'''
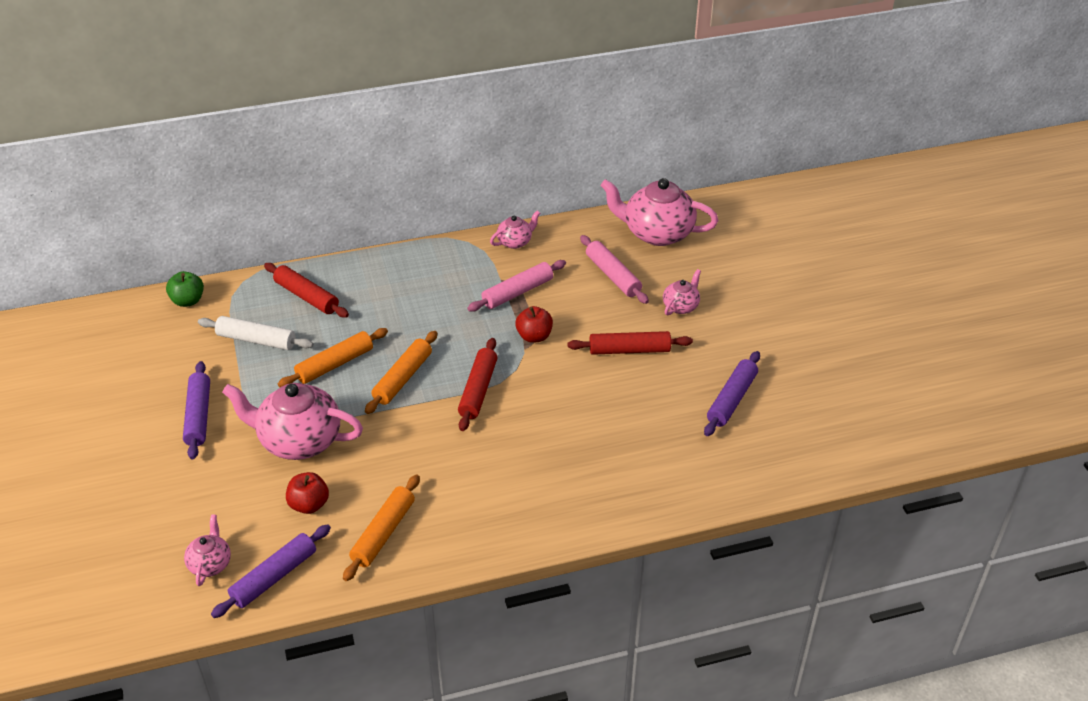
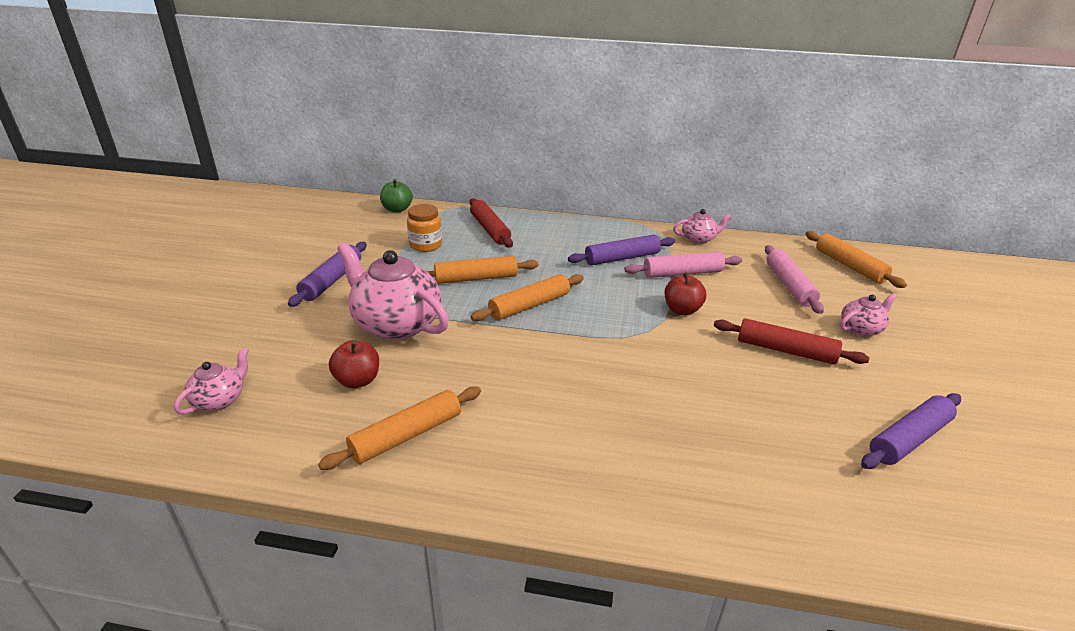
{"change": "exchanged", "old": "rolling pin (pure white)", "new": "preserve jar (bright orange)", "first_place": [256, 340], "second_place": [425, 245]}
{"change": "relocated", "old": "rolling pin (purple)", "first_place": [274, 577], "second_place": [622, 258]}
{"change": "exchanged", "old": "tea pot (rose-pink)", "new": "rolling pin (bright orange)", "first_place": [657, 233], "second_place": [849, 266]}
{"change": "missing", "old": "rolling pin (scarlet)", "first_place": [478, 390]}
'''
'''
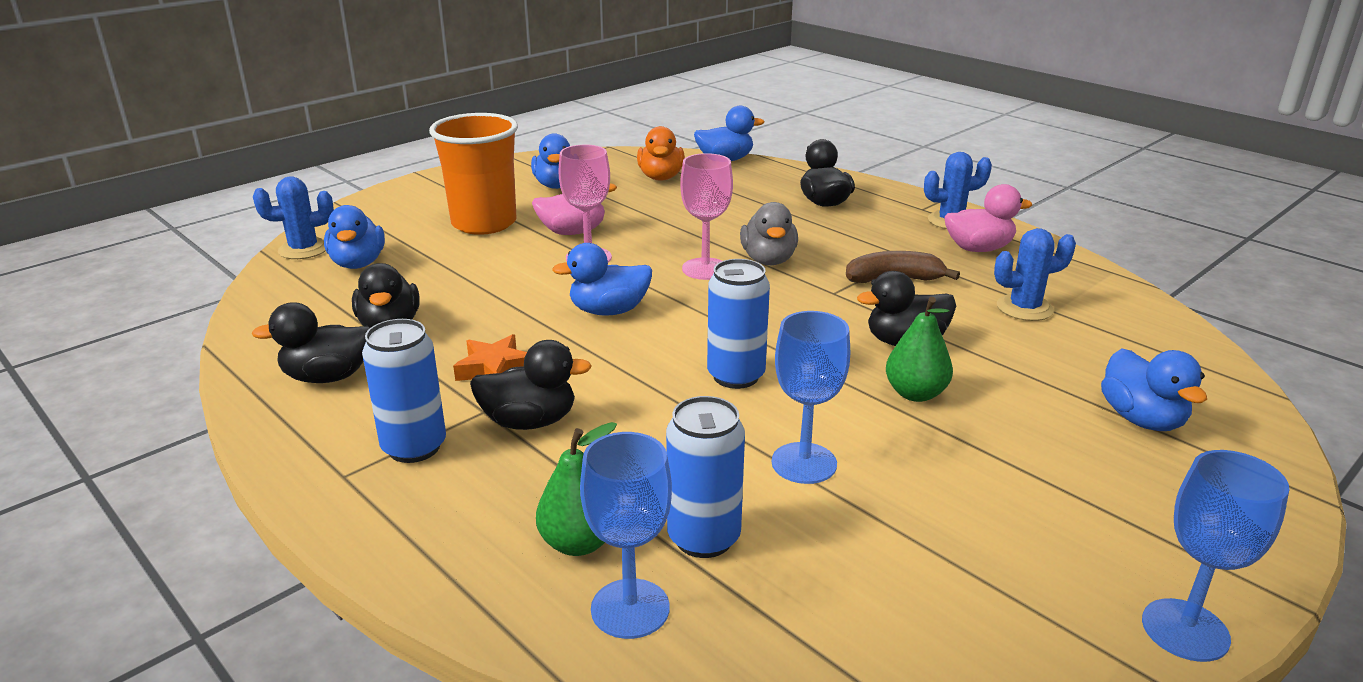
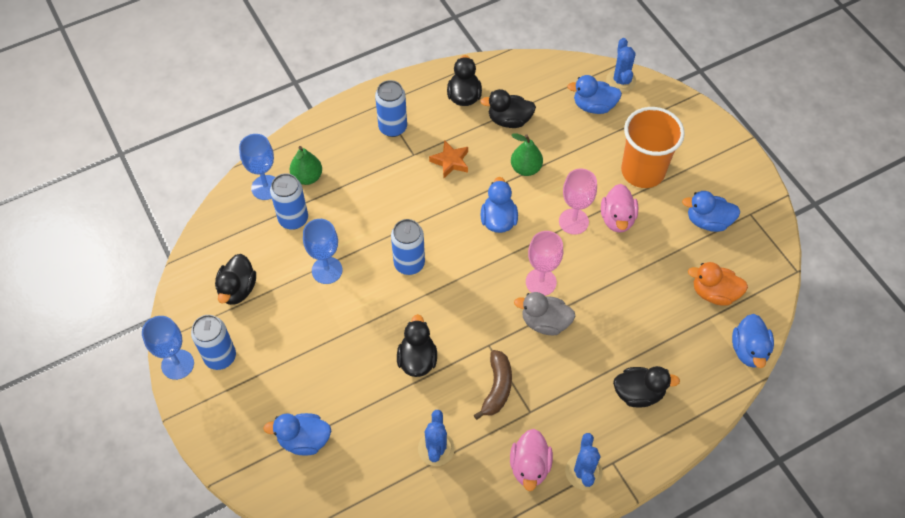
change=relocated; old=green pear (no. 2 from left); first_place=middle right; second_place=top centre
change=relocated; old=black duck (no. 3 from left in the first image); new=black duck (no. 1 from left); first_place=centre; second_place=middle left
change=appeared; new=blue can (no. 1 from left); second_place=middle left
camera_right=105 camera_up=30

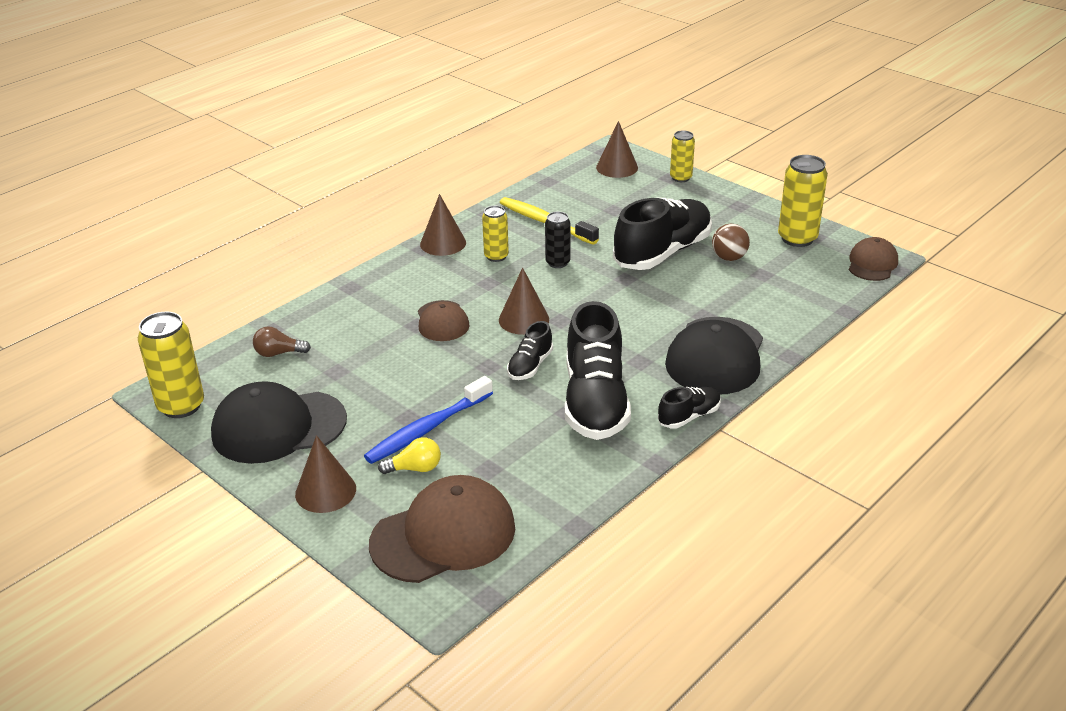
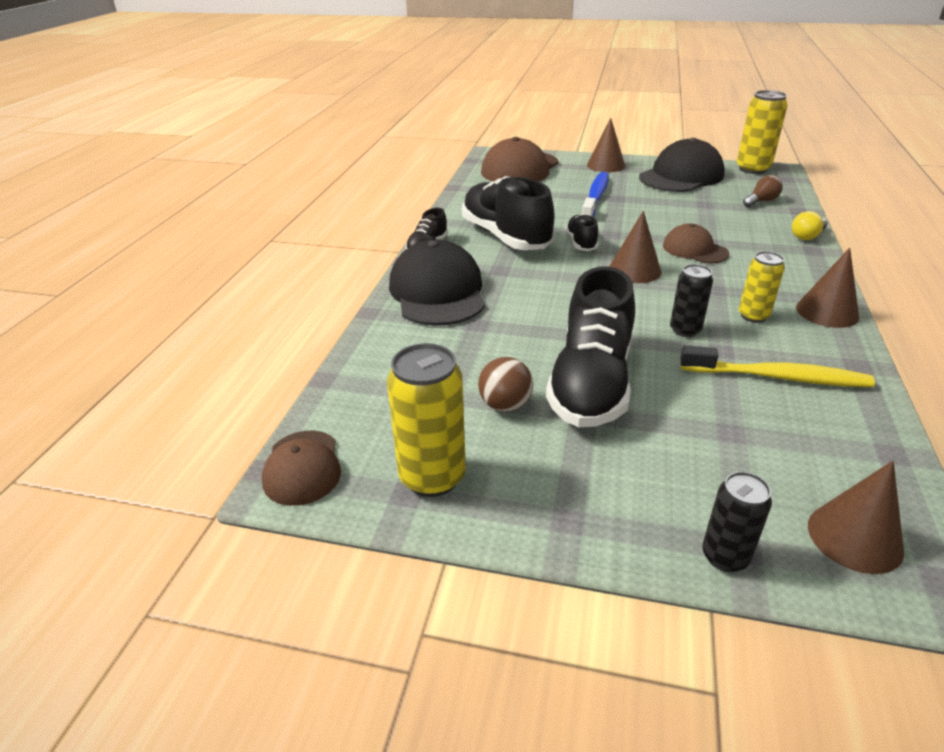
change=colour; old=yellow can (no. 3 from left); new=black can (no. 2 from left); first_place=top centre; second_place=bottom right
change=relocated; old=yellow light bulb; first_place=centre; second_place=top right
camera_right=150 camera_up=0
'''
» TASK STATEMENT
Scan the records for the string "middle" and show every line that contains it.

» EXPECTED ANSWER
change=relocated; old=green pear (no. 2 from left); first_place=middle right; second_place=top centre
change=relocated; old=black duck (no. 3 from left in the first image); new=black duck (no. 1 from left); first_place=centre; second_place=middle left
change=appeared; new=blue can (no. 1 from left); second_place=middle left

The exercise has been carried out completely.